Identify all lines below that hold "black" and collect them.

(SOURCE RECORDS)

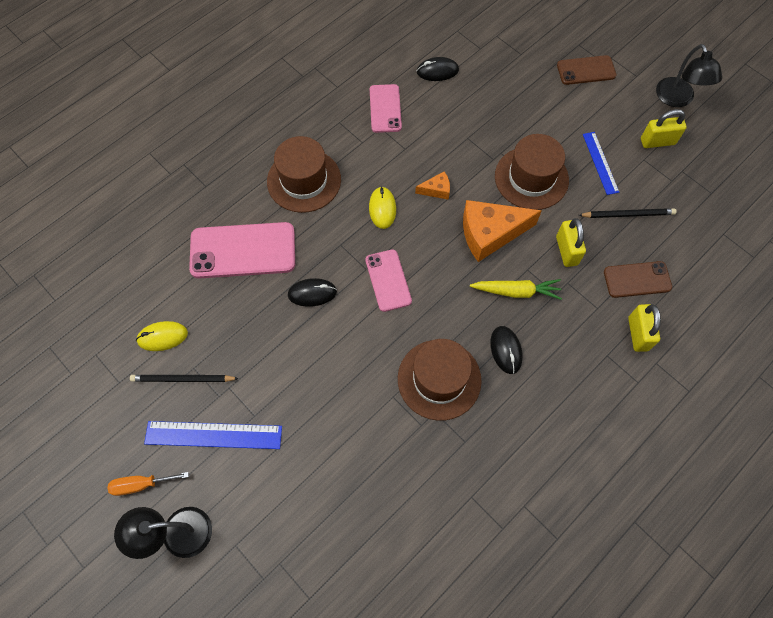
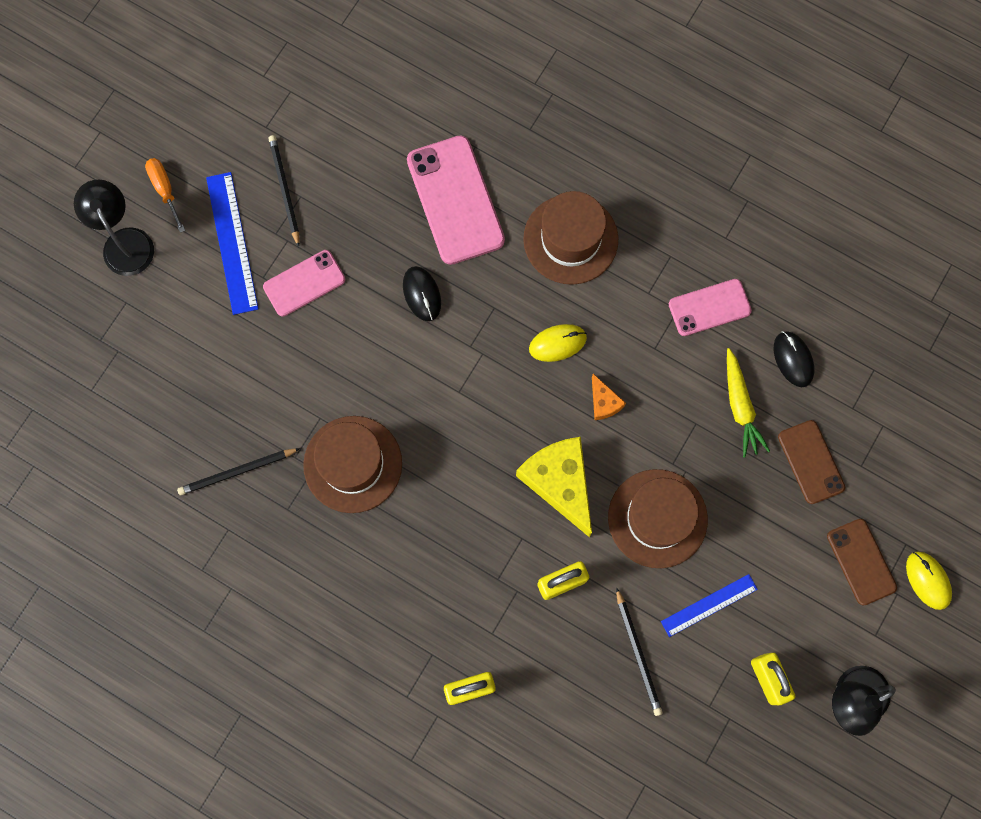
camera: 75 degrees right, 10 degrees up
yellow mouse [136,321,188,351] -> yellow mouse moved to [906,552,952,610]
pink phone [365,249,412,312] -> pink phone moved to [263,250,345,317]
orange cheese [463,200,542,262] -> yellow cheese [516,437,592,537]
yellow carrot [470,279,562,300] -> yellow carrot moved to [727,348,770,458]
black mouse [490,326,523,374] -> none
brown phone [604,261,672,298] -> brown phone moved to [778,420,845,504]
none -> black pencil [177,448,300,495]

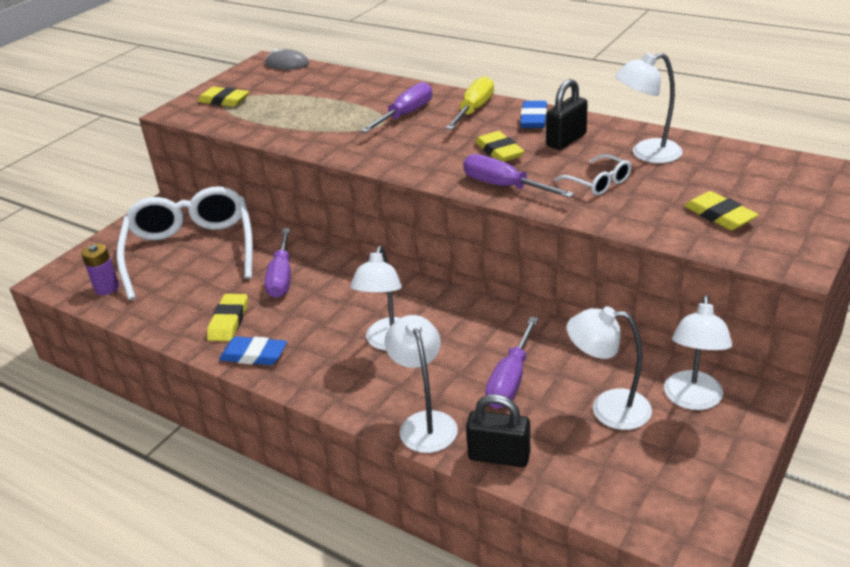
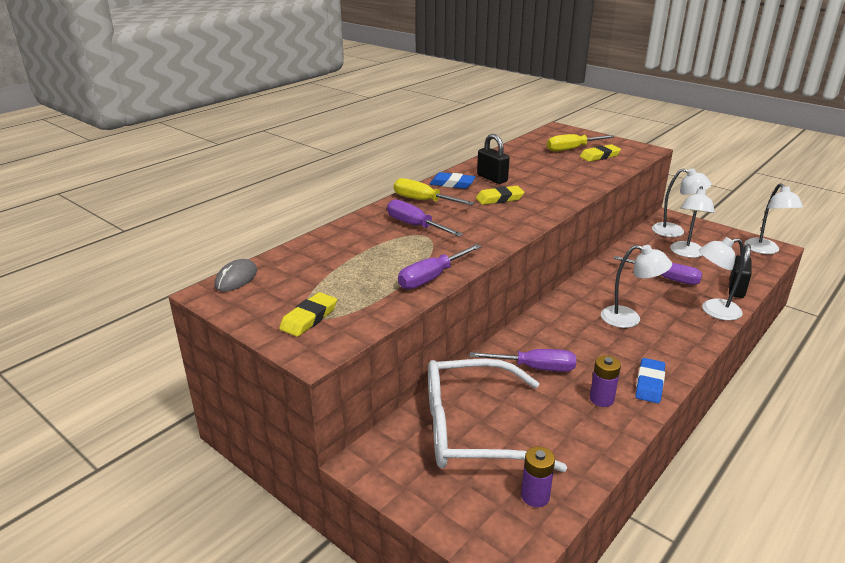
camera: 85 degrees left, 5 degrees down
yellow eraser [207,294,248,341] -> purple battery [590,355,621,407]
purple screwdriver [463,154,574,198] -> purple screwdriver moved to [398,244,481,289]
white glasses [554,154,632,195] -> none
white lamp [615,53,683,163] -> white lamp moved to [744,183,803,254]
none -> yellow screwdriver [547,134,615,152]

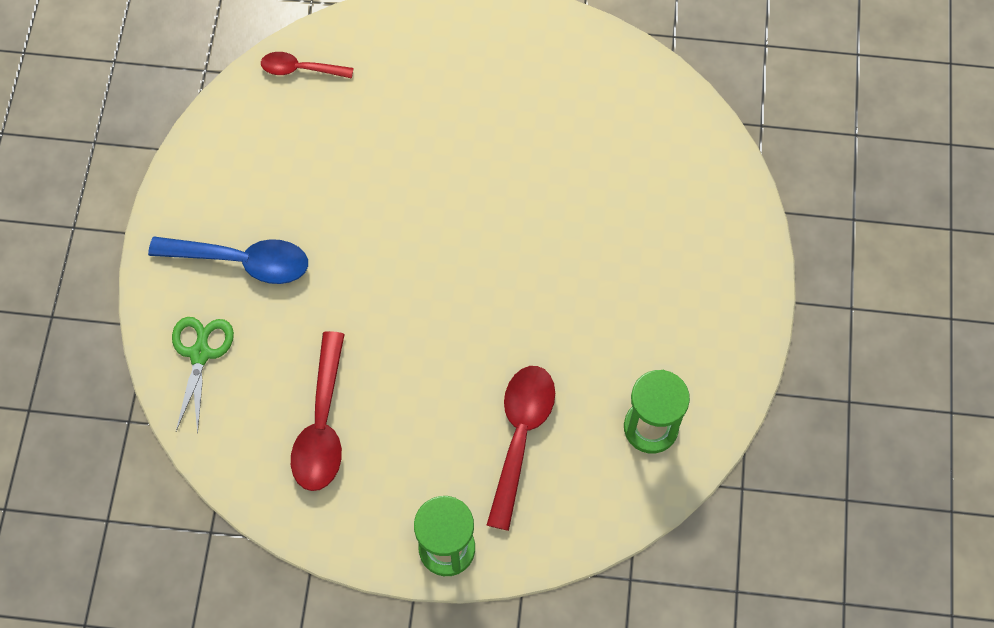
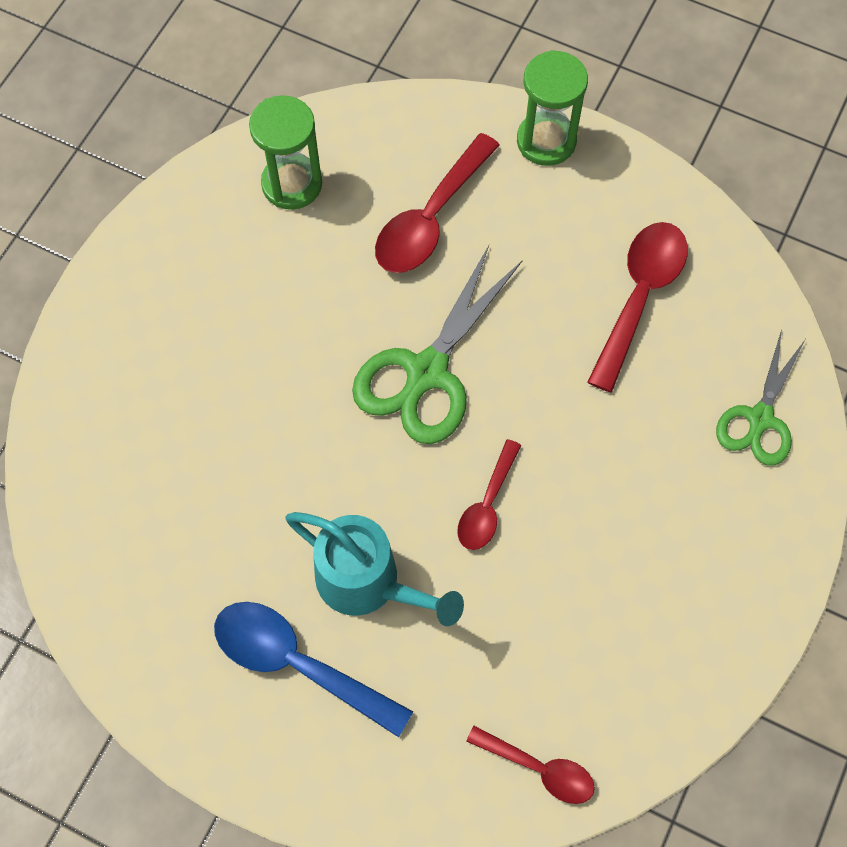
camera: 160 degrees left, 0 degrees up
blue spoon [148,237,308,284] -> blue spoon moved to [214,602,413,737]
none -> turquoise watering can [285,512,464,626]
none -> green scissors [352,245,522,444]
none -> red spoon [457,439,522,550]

(End SOURCE RECORDS)
(SOURCE RECORDS)

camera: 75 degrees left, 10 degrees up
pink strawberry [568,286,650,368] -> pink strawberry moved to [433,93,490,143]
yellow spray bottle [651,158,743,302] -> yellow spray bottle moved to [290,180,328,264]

(End SOURCE RECORDS)
(SOURCE RECORDS)

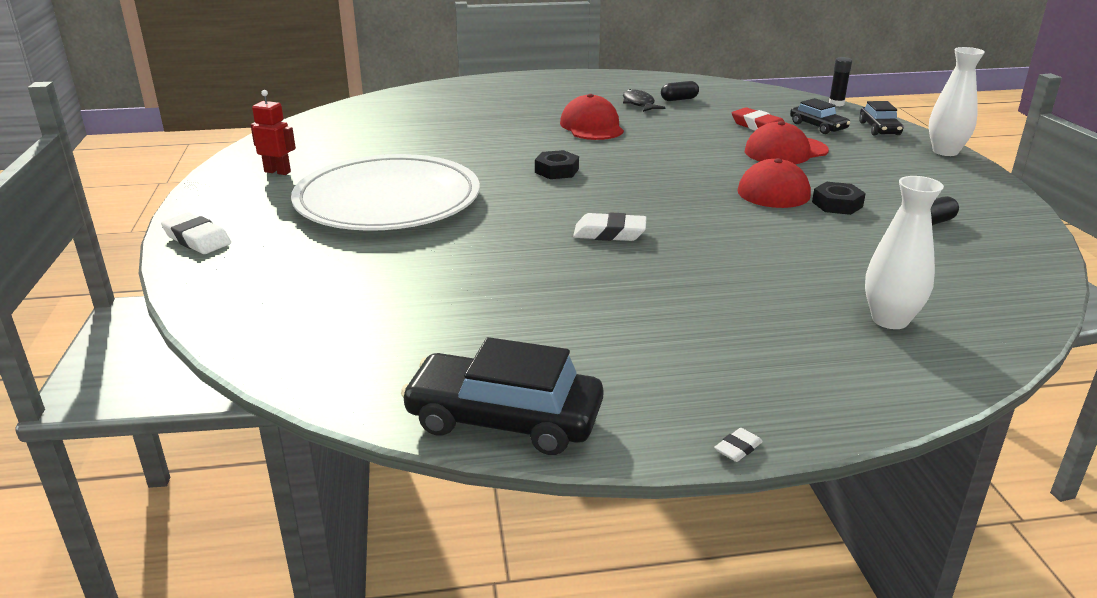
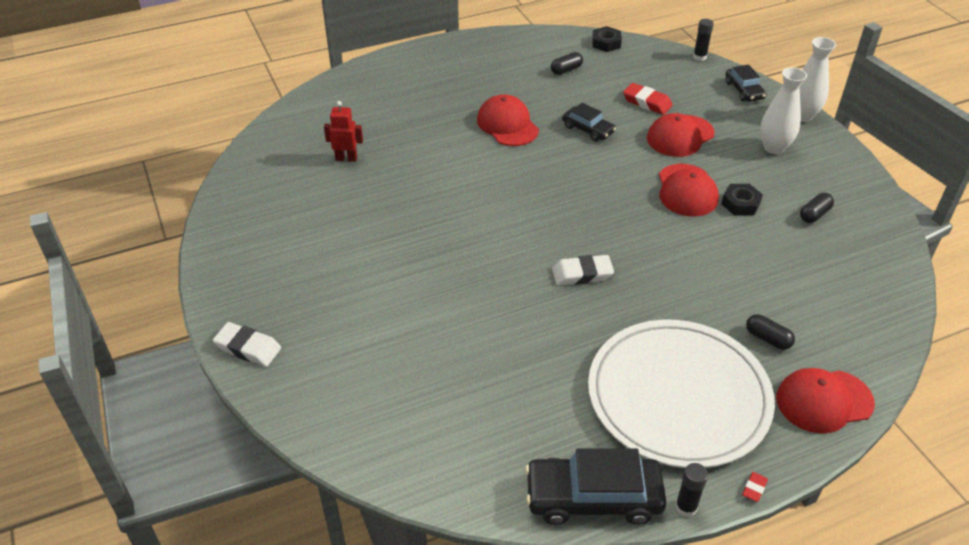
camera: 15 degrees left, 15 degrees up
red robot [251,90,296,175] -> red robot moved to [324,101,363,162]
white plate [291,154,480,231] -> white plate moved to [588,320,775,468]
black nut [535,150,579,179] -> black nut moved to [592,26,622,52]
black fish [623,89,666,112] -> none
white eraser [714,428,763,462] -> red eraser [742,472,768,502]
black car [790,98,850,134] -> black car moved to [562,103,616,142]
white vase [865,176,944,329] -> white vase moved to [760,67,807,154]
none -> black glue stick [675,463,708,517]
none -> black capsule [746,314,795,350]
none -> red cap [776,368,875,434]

(End SOURCE RECORDS)

RESPONSE AREA:
black mouse [490,326,523,374] -> none
none -> black pencil [177,448,300,495]
black nut [535,150,579,179] -> black nut moved to [592,26,622,52]
black fish [623,89,666,112] -> none
black car [790,98,850,134] -> black car moved to [562,103,616,142]
none -> black glue stick [675,463,708,517]
none -> black capsule [746,314,795,350]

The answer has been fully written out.